All of the records must be repeated exactly.
[[ Records for this exercise open ]]
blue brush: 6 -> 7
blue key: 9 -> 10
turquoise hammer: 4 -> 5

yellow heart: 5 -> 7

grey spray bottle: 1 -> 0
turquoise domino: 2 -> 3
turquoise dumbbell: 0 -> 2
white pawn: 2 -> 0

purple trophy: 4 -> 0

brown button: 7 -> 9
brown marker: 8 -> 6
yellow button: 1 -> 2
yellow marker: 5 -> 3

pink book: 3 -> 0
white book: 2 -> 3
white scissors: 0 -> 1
[[ Records for this exercise closed ]]
Exercise output>
blue brush: 6 -> 7
blue key: 9 -> 10
turquoise hammer: 4 -> 5

yellow heart: 5 -> 7

grey spray bottle: 1 -> 0
turquoise domino: 2 -> 3
turquoise dumbbell: 0 -> 2
white pawn: 2 -> 0

purple trophy: 4 -> 0

brown button: 7 -> 9
brown marker: 8 -> 6
yellow button: 1 -> 2
yellow marker: 5 -> 3

pink book: 3 -> 0
white book: 2 -> 3
white scissors: 0 -> 1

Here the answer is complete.